### Work order
From the listing below, reproduce exactly the lines starting with the one with "pink car: 7 -> 3" and going on through the one with "white truck: 5 -> 1", both ends kept. No picture is copied.
###
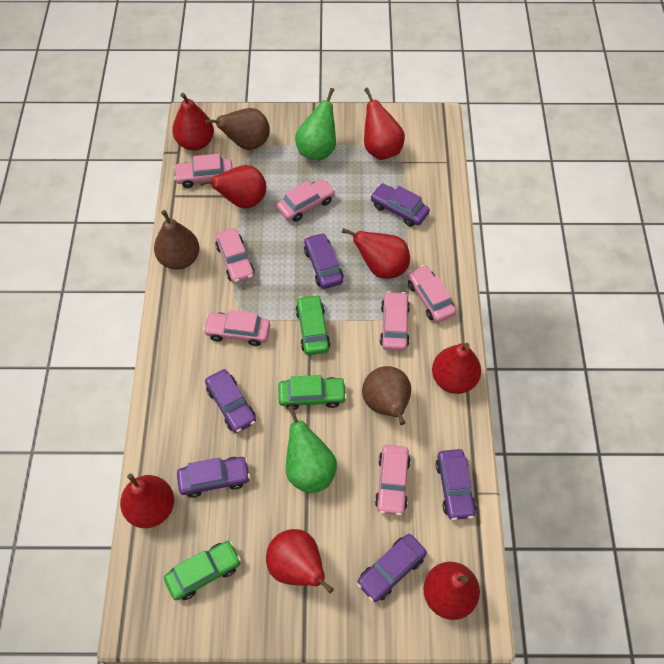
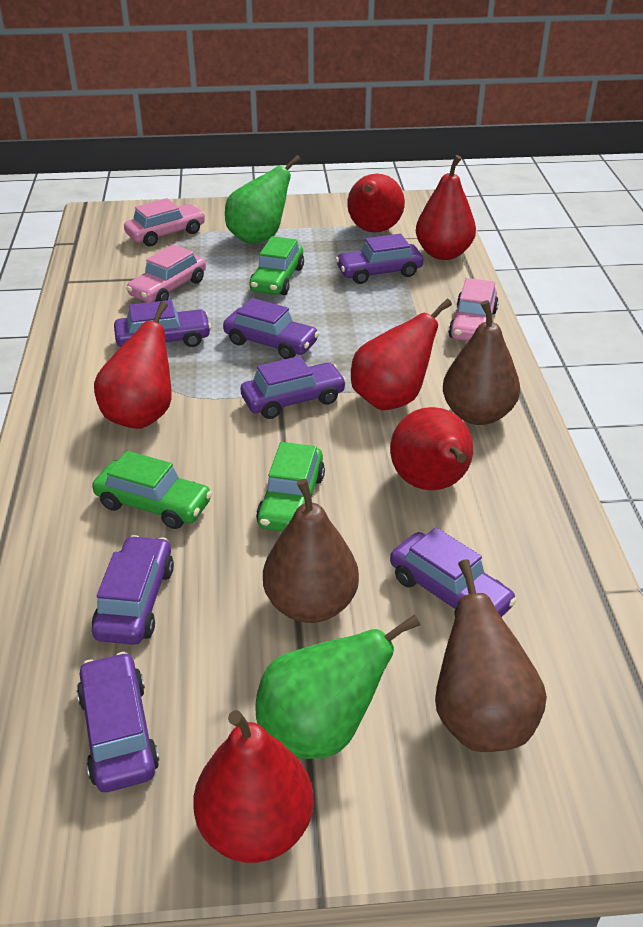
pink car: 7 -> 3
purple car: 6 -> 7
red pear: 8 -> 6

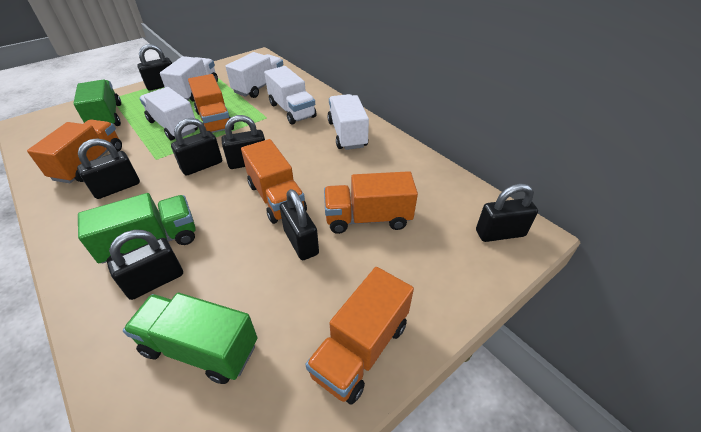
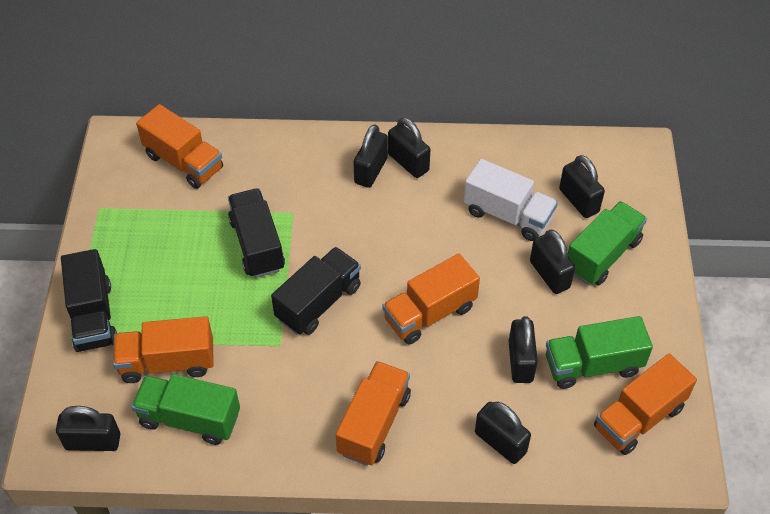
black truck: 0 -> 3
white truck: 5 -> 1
###
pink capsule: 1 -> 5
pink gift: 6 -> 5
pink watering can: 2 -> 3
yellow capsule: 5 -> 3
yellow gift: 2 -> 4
###
### Answer space
pink car: 7 -> 3
purple car: 6 -> 7
red pear: 8 -> 6

black truck: 0 -> 3
white truck: 5 -> 1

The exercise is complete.